## What you will do:
It would help if you retyped the data exactly, leaving out the pictures.

## Dataset excerpt:
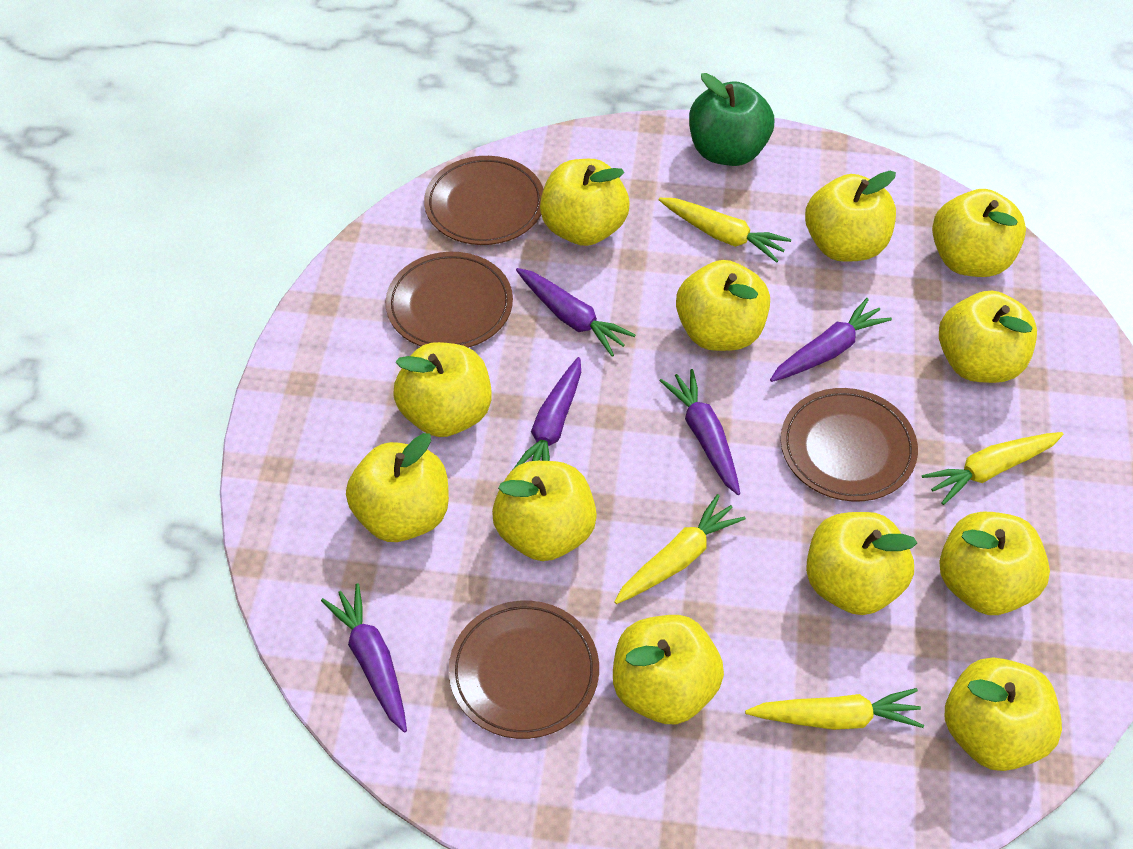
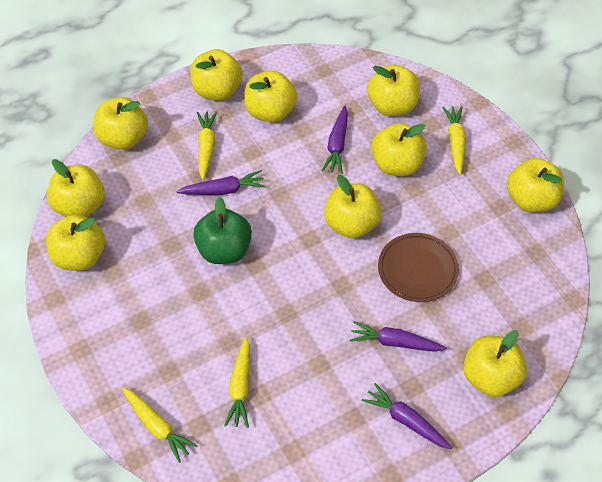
brown plate: 4 -> 1
purple carrot: 5 -> 4
yellow apple: 12 -> 10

## Solution to the exercise:
brown plate: 4 -> 1
purple carrot: 5 -> 4
yellow apple: 12 -> 10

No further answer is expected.